* _Supplied data_
⁂

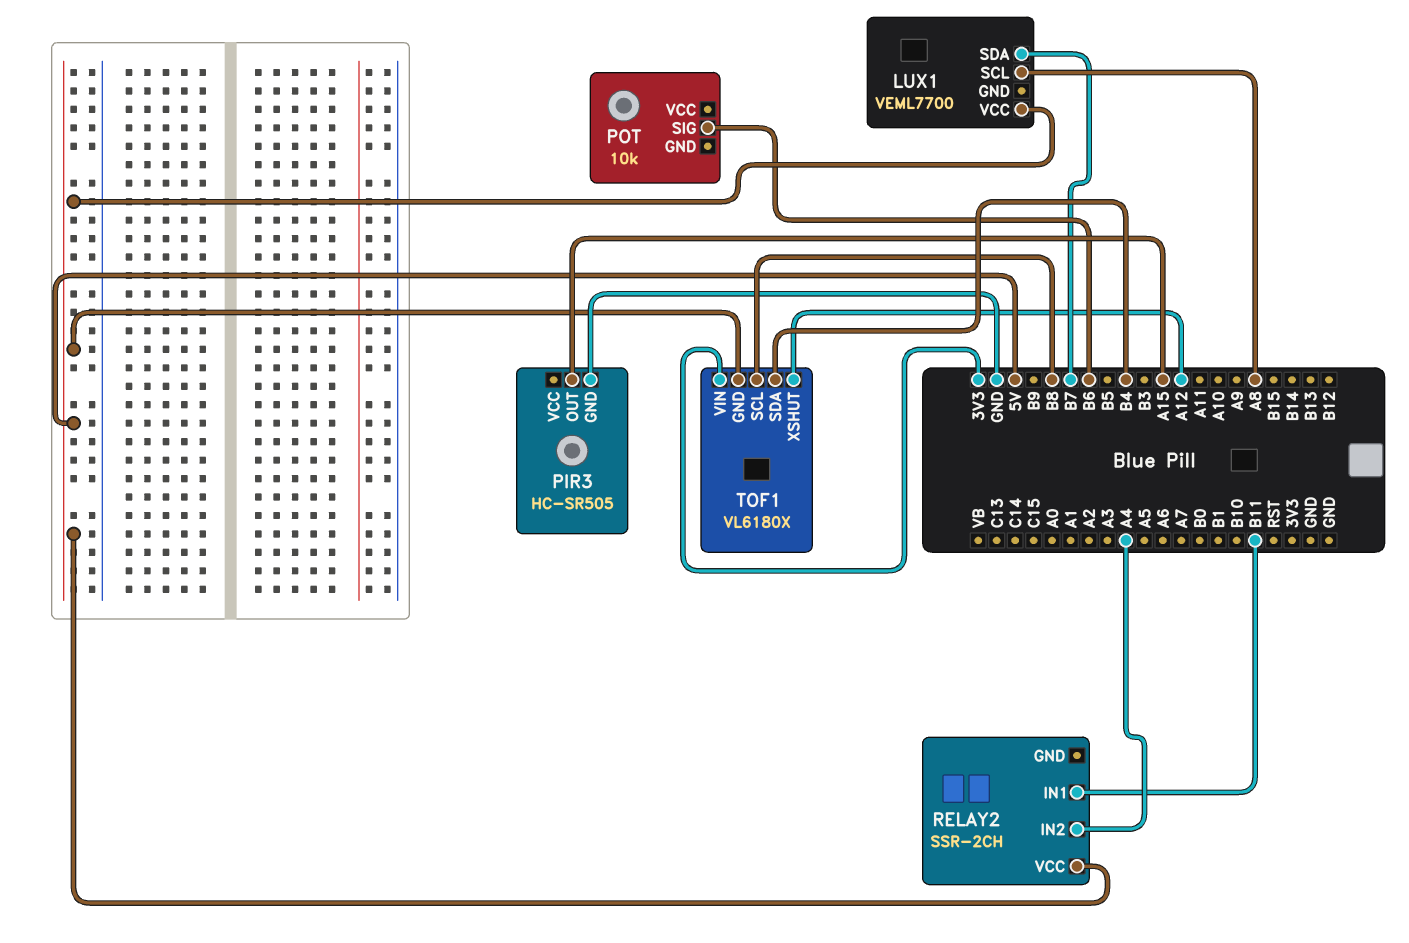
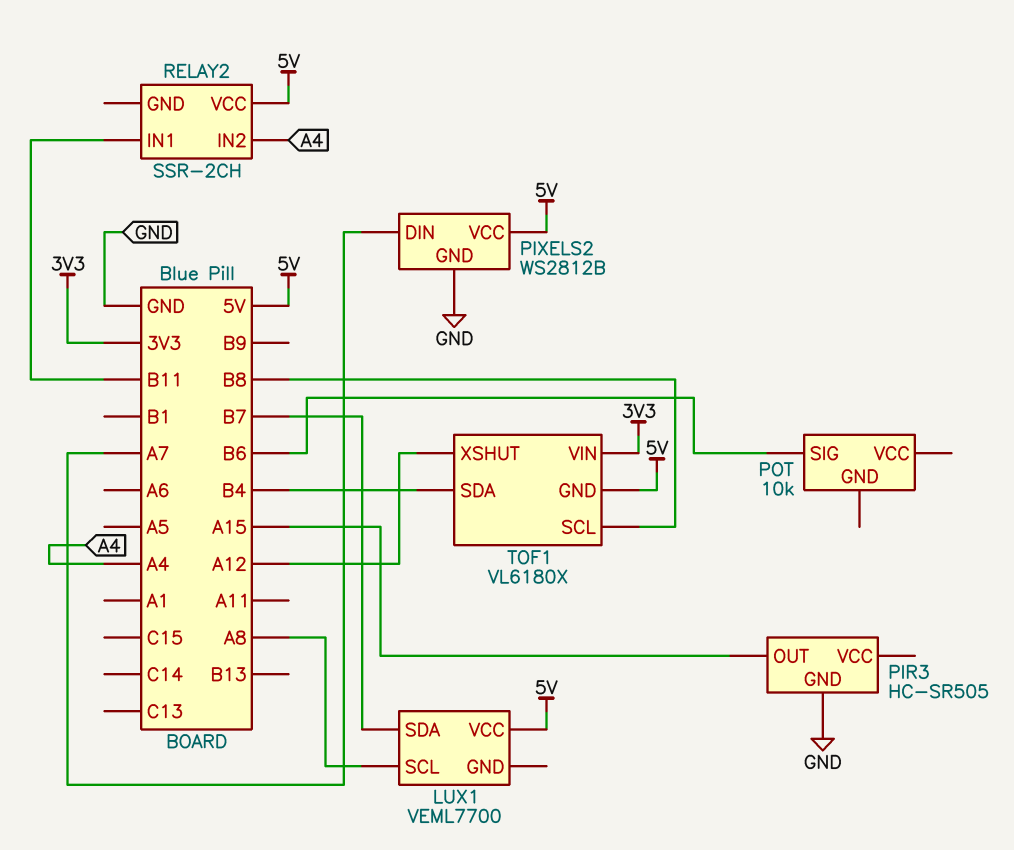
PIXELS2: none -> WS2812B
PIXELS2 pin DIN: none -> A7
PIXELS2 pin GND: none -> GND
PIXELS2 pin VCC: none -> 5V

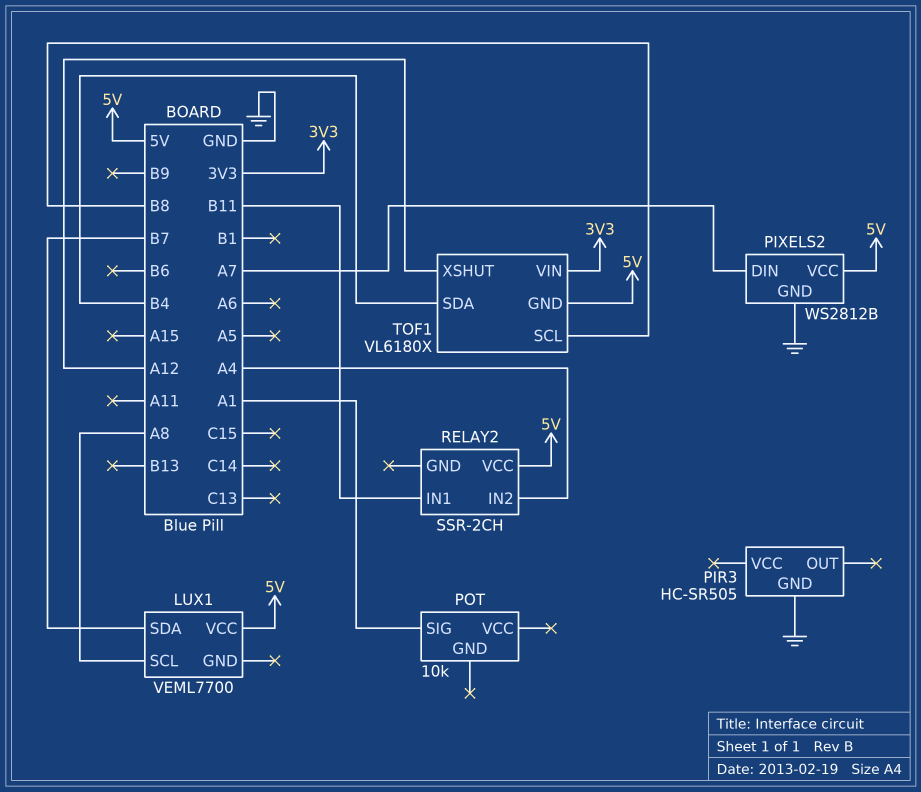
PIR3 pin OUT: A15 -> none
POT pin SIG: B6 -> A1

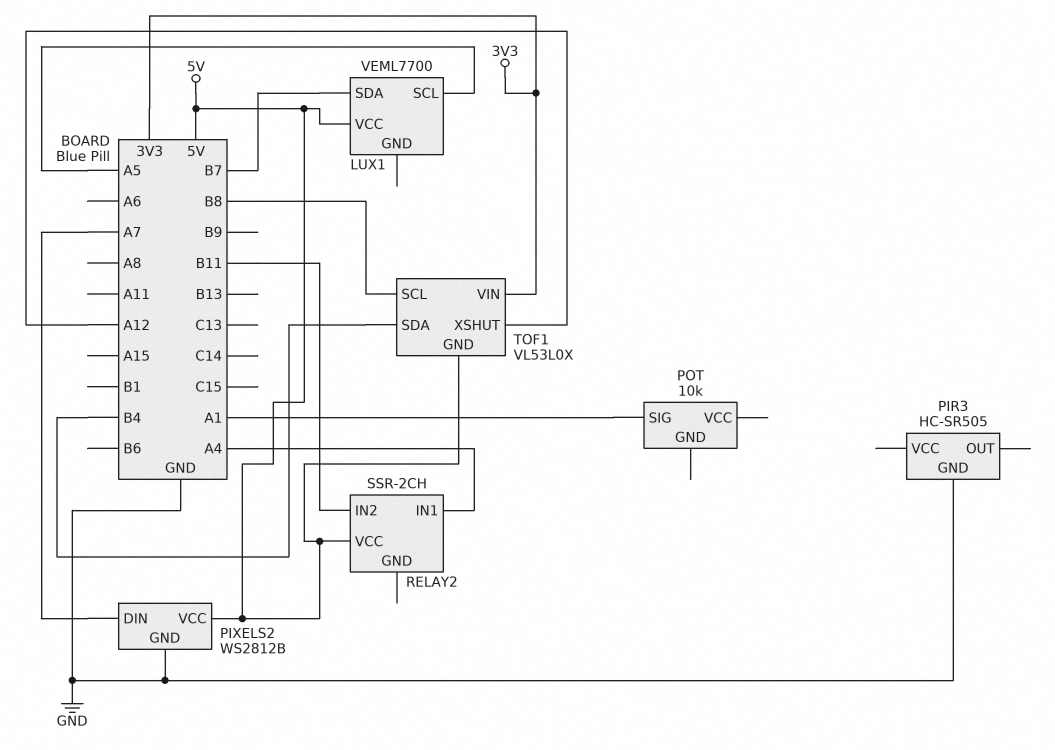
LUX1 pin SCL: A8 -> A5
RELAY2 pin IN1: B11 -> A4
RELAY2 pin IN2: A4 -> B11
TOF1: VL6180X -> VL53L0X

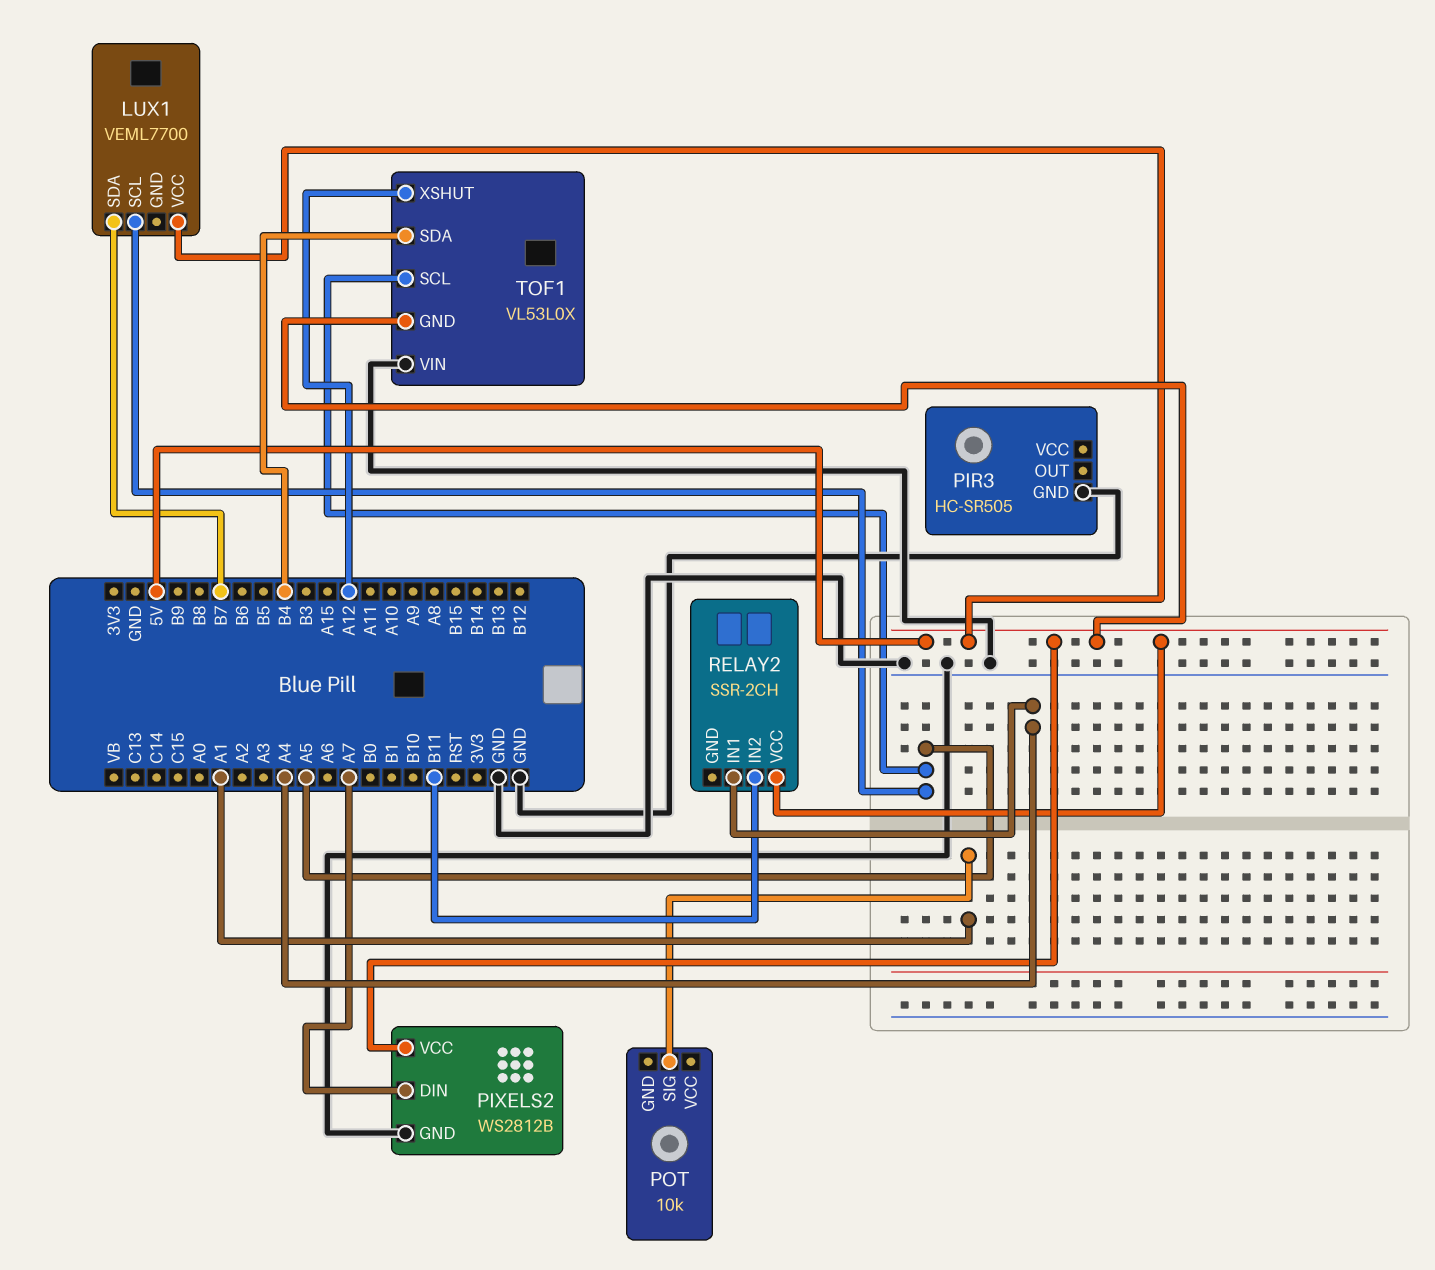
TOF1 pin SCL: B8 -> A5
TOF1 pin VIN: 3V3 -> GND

⁂

* _About this task_
Pictures must not appear in the copy, which must otherwise match the listing exactly.

* _Task solution_
PIXELS2: none -> WS2812B
PIXELS2 pin DIN: none -> A7
PIXELS2 pin GND: none -> GND
PIXELS2 pin VCC: none -> 5V

PIR3 pin OUT: A15 -> none
POT pin SIG: B6 -> A1

LUX1 pin SCL: A8 -> A5
RELAY2 pin IN1: B11 -> A4
RELAY2 pin IN2: A4 -> B11
TOF1: VL6180X -> VL53L0X

TOF1 pin SCL: B8 -> A5
TOF1 pin VIN: 3V3 -> GND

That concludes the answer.